• **Source records**
>>>>>
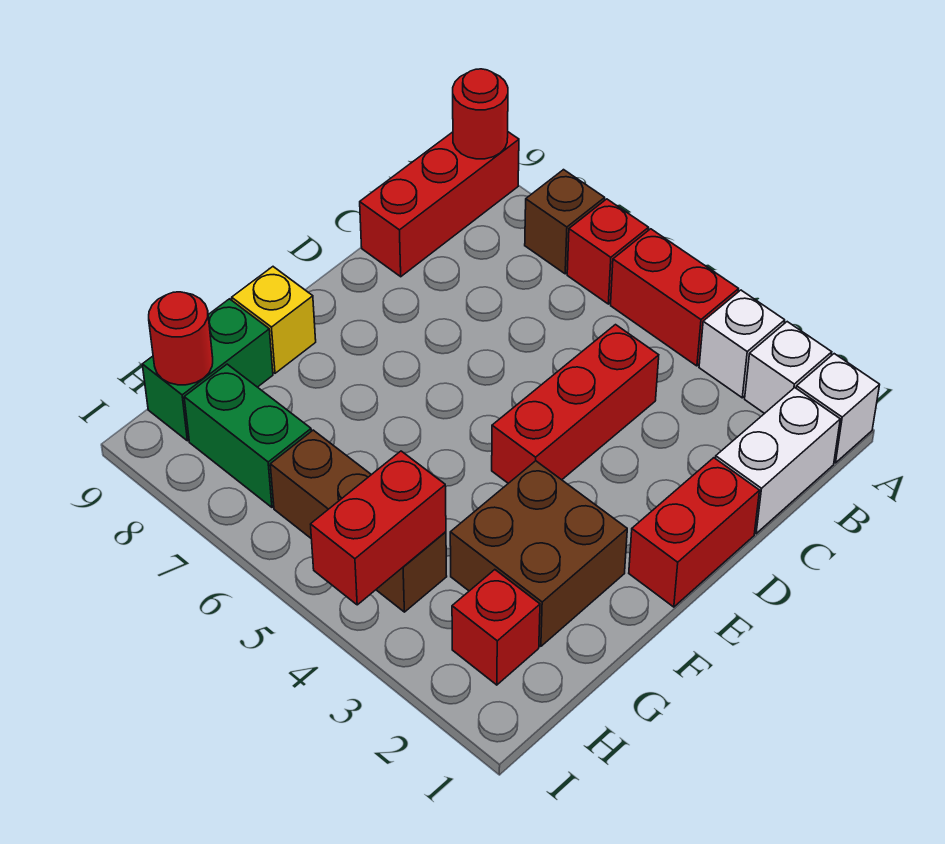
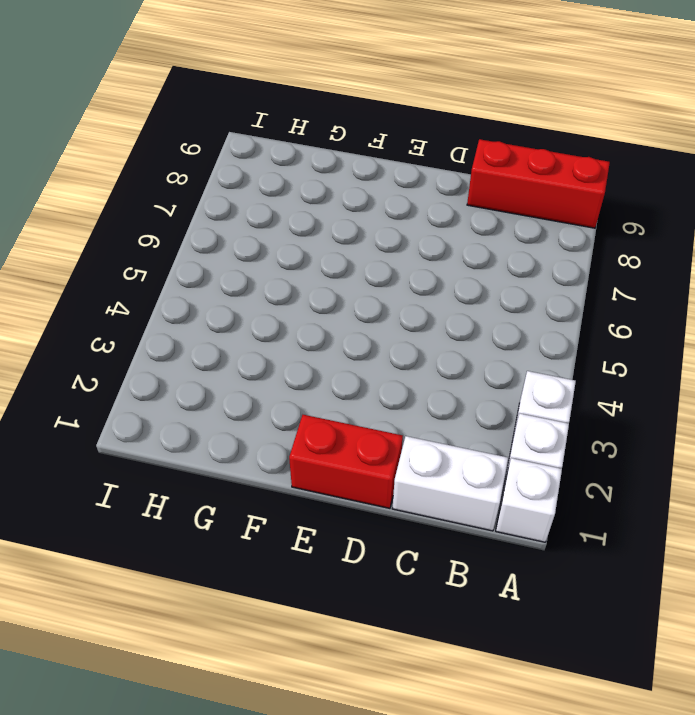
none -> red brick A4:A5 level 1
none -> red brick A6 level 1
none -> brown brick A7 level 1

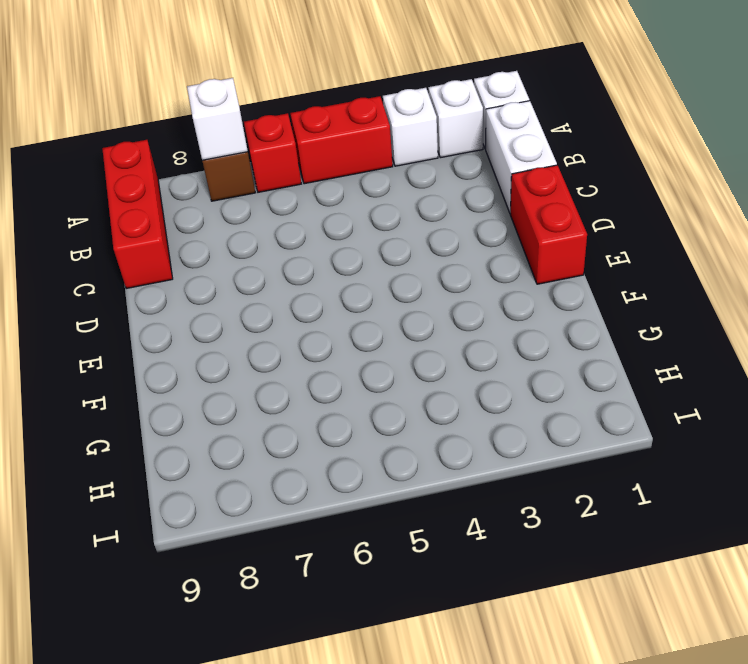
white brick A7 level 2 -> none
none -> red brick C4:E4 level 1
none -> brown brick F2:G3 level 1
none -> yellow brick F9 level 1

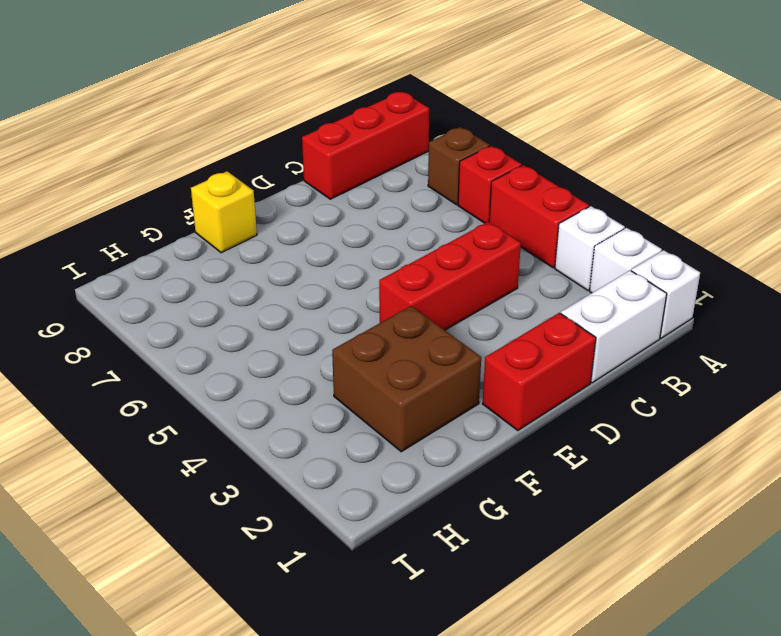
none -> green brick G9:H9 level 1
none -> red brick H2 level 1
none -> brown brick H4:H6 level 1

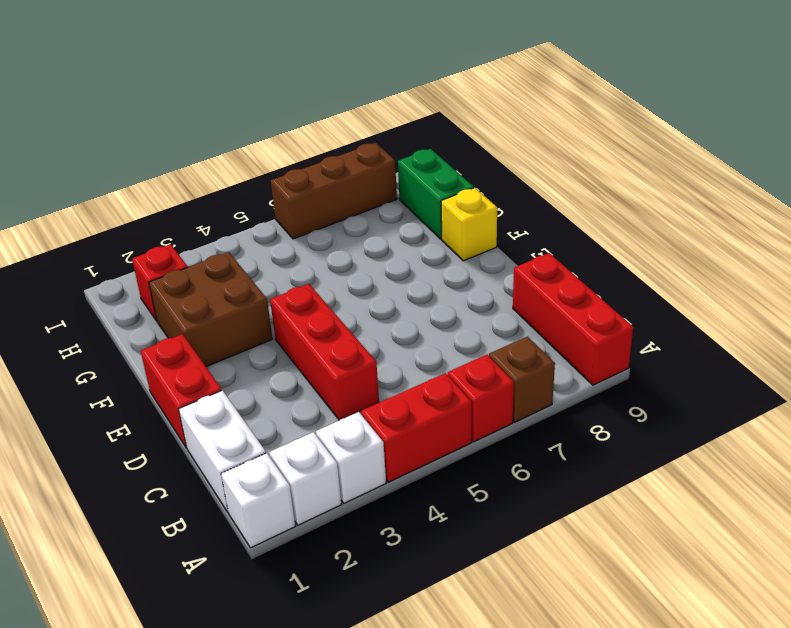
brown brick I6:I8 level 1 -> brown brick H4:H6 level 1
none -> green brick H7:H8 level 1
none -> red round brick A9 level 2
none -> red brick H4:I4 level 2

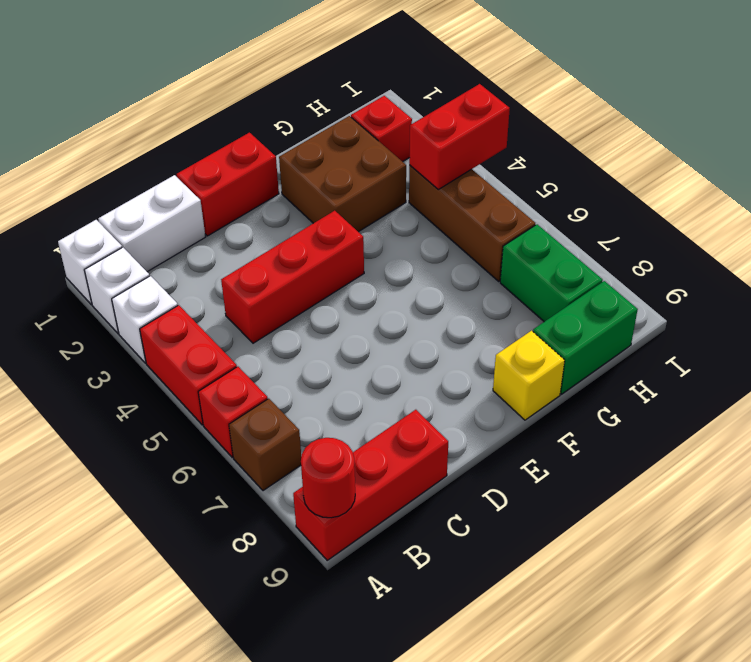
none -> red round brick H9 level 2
<<<<<
• **WORK ORDER**
Every line in the records is to be retyped exactly as it stands; the pictures stay out.

• **SOLUTION**
none -> red brick A4:A5 level 1
none -> red brick A6 level 1
none -> brown brick A7 level 1

white brick A7 level 2 -> none
none -> red brick C4:E4 level 1
none -> brown brick F2:G3 level 1
none -> yellow brick F9 level 1

none -> green brick G9:H9 level 1
none -> red brick H2 level 1
none -> brown brick H4:H6 level 1

brown brick I6:I8 level 1 -> brown brick H4:H6 level 1
none -> green brick H7:H8 level 1
none -> red round brick A9 level 2
none -> red brick H4:I4 level 2

none -> red round brick H9 level 2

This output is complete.